Stored entries:

* * *

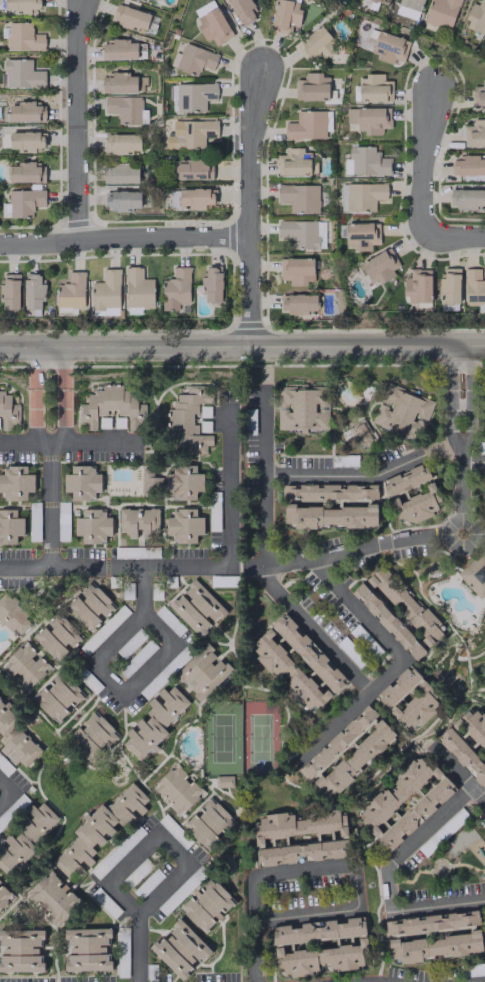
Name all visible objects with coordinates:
building: (153, 0)
building: (377, 1)
building: (22, 5)
building: (408, 8)
building: (242, 10)
building: (441, 13)
building: (285, 15)
building: (131, 17)
building: (476, 17)
building: (212, 23)
building: (22, 36)
building: (315, 44)
building: (389, 47)
building: (119, 49)
building: (195, 58)
building: (22, 74)
building: (120, 83)
building: (312, 87)
building: (374, 88)
building: (194, 96)
building: (478, 96)
building: (126, 109)
building: (25, 112)
building: (369, 119)
road: (75, 120)
building: (306, 125)
building: (474, 134)
building: (26, 140)
building: (122, 143)
road: (423, 156)
building: (368, 161)
building: (293, 162)
building: (467, 165)
building: (189, 169)
building: (23, 172)
building: (120, 173)
building: (364, 195)
building: (195, 197)
building: (299, 197)
building: (468, 198)
building: (122, 199)
building: (24, 202)
road: (248, 205)
building: (303, 233)
building: (362, 235)
road: (123, 236)
road: (453, 236)
building: (378, 267)
building: (296, 270)
building: (211, 284)
building: (418, 286)
building: (175, 288)
building: (138, 289)
building: (474, 289)
building: (106, 290)
building: (33, 291)
building: (71, 291)
building: (9, 292)
building: (299, 303)
road: (242, 346)
road: (34, 396)
road: (64, 396)
road: (467, 396)
road: (450, 397)
building: (110, 406)
building: (303, 408)
building: (7, 411)
building: (204, 411)
building: (402, 411)
building: (484, 418)
building: (187, 421)
building: (361, 433)
road: (68, 444)
road: (472, 461)
road: (264, 473)
road: (346, 475)
building: (405, 480)
building: (148, 481)
building: (184, 481)
road: (229, 481)
road: (460, 482)
building: (15, 483)
building: (82, 483)
building: (370, 504)
building: (417, 505)
road: (50, 506)
building: (138, 521)
building: (92, 525)
building: (184, 525)
building: (10, 527)
road: (479, 535)
road: (461, 546)
road: (355, 548)
road: (113, 567)
building: (474, 574)
road: (141, 590)
building: (202, 601)
building: (405, 604)
building: (89, 606)
road: (355, 609)
building: (12, 614)
building: (188, 614)
building: (387, 620)
building: (63, 631)
road: (311, 631)
building: (49, 644)
building: (307, 652)
building: (24, 666)
building: (286, 671)
building: (202, 672)
road: (125, 691)
building: (57, 696)
building: (408, 698)
road: (348, 710)
building: (154, 722)
building: (471, 725)
building: (93, 736)
park: (222, 738)
park: (260, 738)
building: (16, 740)
building: (347, 751)
building: (463, 755)
road: (458, 774)
building: (223, 781)
building: (176, 789)
road: (6, 792)
building: (396, 793)
building: (415, 813)
building: (208, 822)
road: (428, 827)
building: (98, 830)
building: (300, 837)
building: (27, 838)
road: (302, 869)
road: (354, 886)
road: (387, 888)
building: (4, 895)
building: (52, 898)
building: (206, 904)
road: (437, 905)
road: (136, 913)
road: (304, 914)
building: (431, 923)
road: (253, 928)
building: (355, 946)
road: (136, 947)
building: (433, 947)
building: (179, 948)
building: (86, 949)
building: (20, 950)

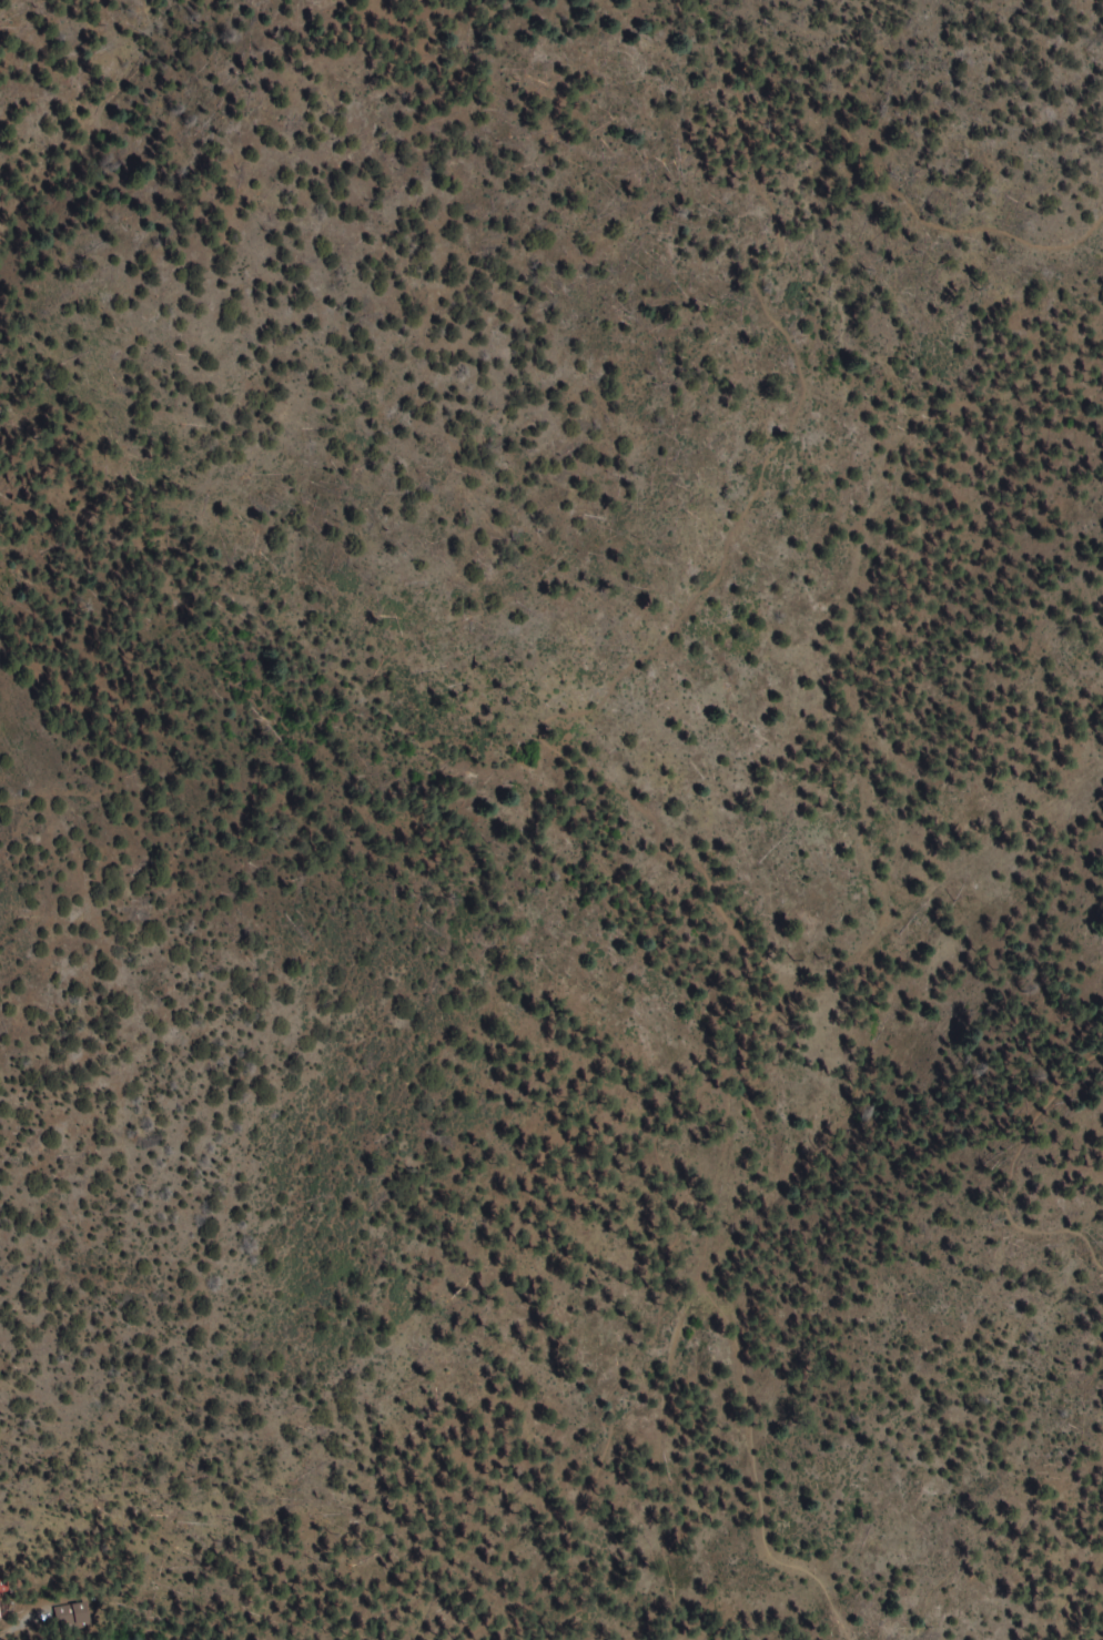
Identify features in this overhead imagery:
road: (833, 950)
road: (753, 1461)
building: (0, 1605)
building: (74, 1615)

* * *

Description of the task:
The entries above are to be retyped exactly, with each picture left out.

Task solution:
Name all visible objects with coordinates:
building: (153, 0)
building: (377, 1)
building: (22, 5)
building: (408, 8)
building: (242, 10)
building: (441, 13)
building: (285, 15)
building: (131, 17)
building: (476, 17)
building: (212, 23)
building: (22, 36)
building: (315, 44)
building: (389, 47)
building: (119, 49)
building: (195, 58)
building: (22, 74)
building: (120, 83)
building: (312, 87)
building: (374, 88)
building: (194, 96)
building: (478, 96)
building: (126, 109)
building: (25, 112)
building: (369, 119)
road: (75, 120)
building: (306, 125)
building: (474, 134)
building: (26, 140)
building: (122, 143)
road: (423, 156)
building: (368, 161)
building: (293, 162)
building: (467, 165)
building: (189, 169)
building: (23, 172)
building: (120, 173)
building: (364, 195)
building: (195, 197)
building: (299, 197)
building: (468, 198)
building: (122, 199)
building: (24, 202)
road: (248, 205)
building: (303, 233)
building: (362, 235)
road: (123, 236)
road: (453, 236)
building: (378, 267)
building: (296, 270)
building: (211, 284)
building: (418, 286)
building: (175, 288)
building: (138, 289)
building: (474, 289)
building: (106, 290)
building: (33, 291)
building: (71, 291)
building: (9, 292)
building: (299, 303)
road: (242, 346)
road: (34, 396)
road: (64, 396)
road: (467, 396)
road: (450, 397)
building: (110, 406)
building: (303, 408)
building: (7, 411)
building: (204, 411)
building: (402, 411)
building: (484, 418)
building: (187, 421)
building: (361, 433)
road: (68, 444)
road: (472, 461)
road: (264, 473)
road: (346, 475)
building: (405, 480)
building: (148, 481)
building: (184, 481)
road: (229, 481)
road: (460, 482)
building: (15, 483)
building: (82, 483)
building: (370, 504)
building: (417, 505)
road: (50, 506)
building: (138, 521)
building: (92, 525)
building: (184, 525)
building: (10, 527)
road: (479, 535)
road: (461, 546)
road: (355, 548)
road: (113, 567)
building: (474, 574)
road: (141, 590)
building: (202, 601)
building: (405, 604)
building: (89, 606)
road: (355, 609)
building: (12, 614)
building: (188, 614)
building: (387, 620)
building: (63, 631)
road: (311, 631)
building: (49, 644)
building: (307, 652)
building: (24, 666)
building: (286, 671)
building: (202, 672)
road: (125, 691)
building: (57, 696)
building: (408, 698)
road: (348, 710)
building: (154, 722)
building: (471, 725)
building: (93, 736)
park: (222, 738)
park: (260, 738)
building: (16, 740)
building: (347, 751)
building: (463, 755)
road: (458, 774)
building: (223, 781)
building: (176, 789)
road: (6, 792)
building: (396, 793)
building: (415, 813)
building: (208, 822)
road: (428, 827)
building: (98, 830)
building: (300, 837)
building: (27, 838)
road: (302, 869)
road: (354, 886)
road: (387, 888)
building: (4, 895)
building: (52, 898)
building: (206, 904)
road: (437, 905)
road: (136, 913)
road: (304, 914)
building: (431, 923)
road: (253, 928)
building: (355, 946)
road: (136, 947)
building: (433, 947)
building: (179, 948)
building: (86, 949)
building: (20, 950)

Identify features in this overhead imagery:
road: (833, 950)
road: (753, 1461)
building: (0, 1605)
building: (74, 1615)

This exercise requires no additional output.